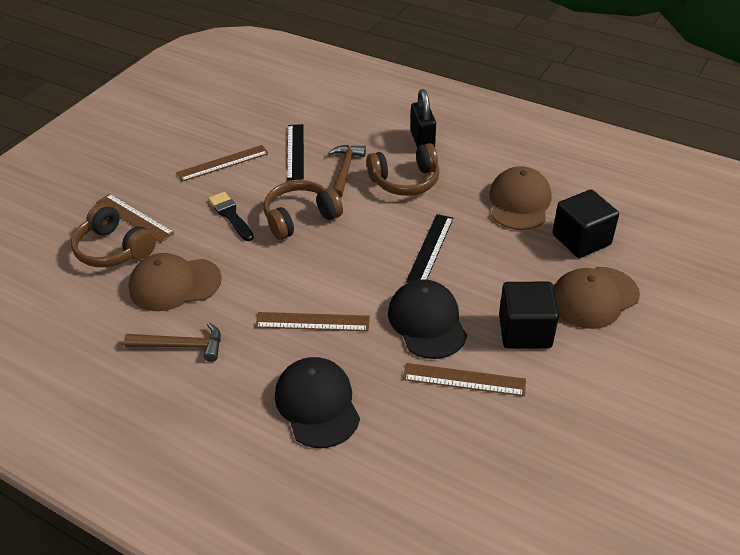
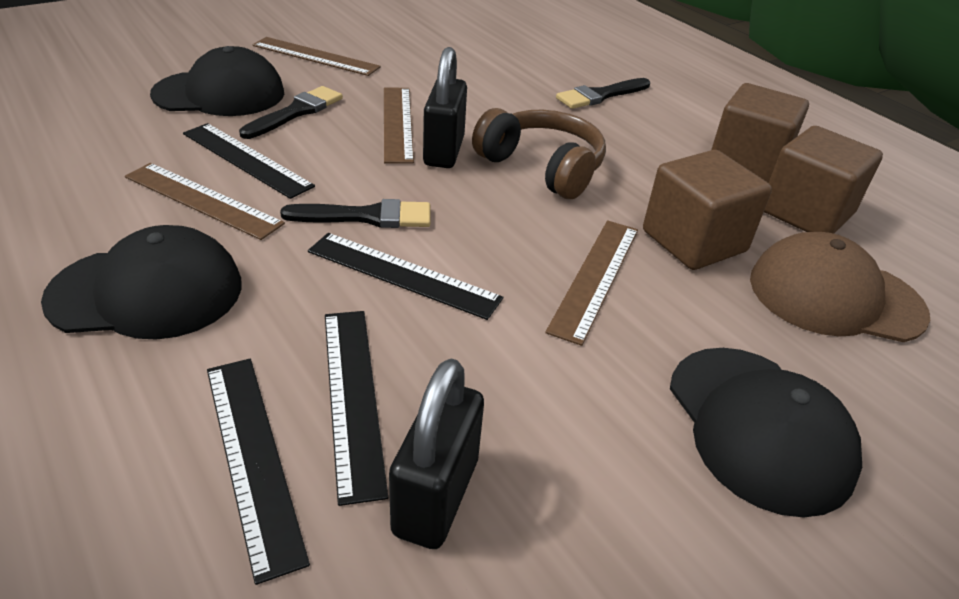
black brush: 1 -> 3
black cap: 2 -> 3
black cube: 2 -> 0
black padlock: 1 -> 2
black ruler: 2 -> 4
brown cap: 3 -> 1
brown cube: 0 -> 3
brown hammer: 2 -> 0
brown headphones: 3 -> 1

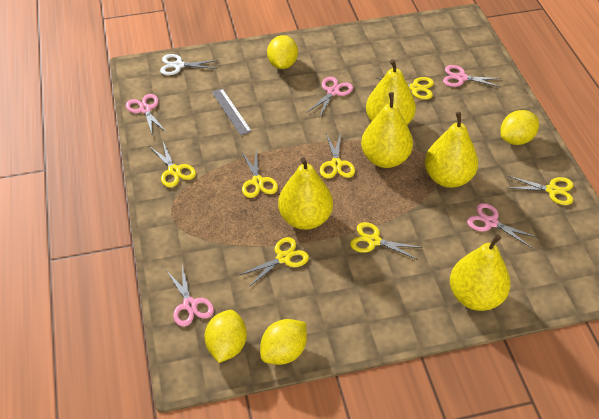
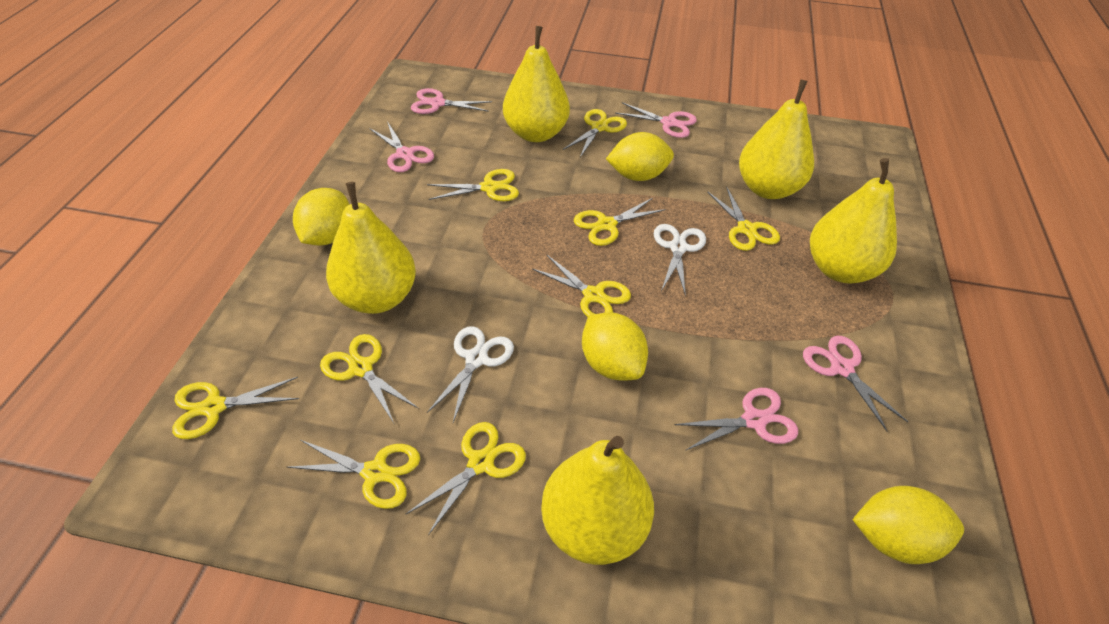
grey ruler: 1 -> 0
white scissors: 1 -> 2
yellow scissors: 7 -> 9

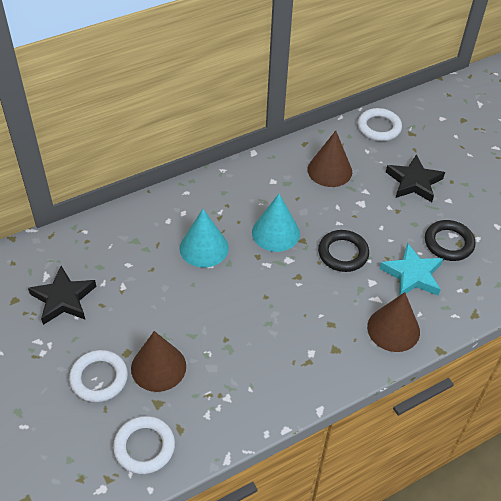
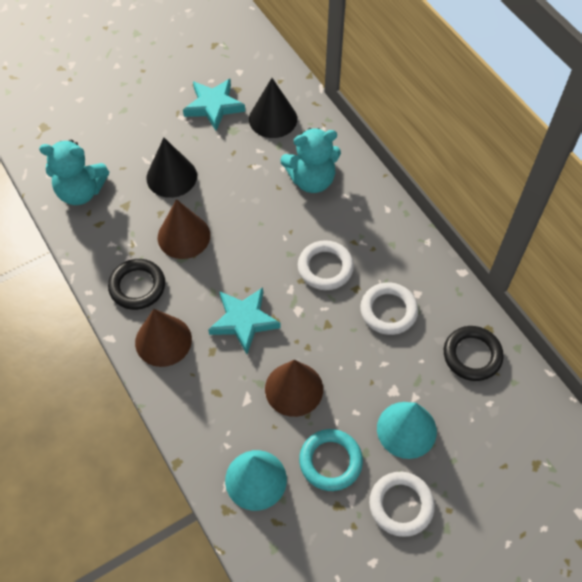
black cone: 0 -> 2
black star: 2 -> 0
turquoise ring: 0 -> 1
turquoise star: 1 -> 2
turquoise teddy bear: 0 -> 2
------------------------------------------------------------------------
--- Problem statement ---
Your task is to write out, exactly and without pictures, only the lines from the one holding "brown hammer: 2 -> 0" to the last line of the data.

--- Solution ---
brown hammer: 2 -> 0
brown headphones: 3 -> 1

grey ruler: 1 -> 0
white scissors: 1 -> 2
yellow scissors: 7 -> 9

black cone: 0 -> 2
black star: 2 -> 0
turquoise ring: 0 -> 1
turquoise star: 1 -> 2
turquoise teddy bear: 0 -> 2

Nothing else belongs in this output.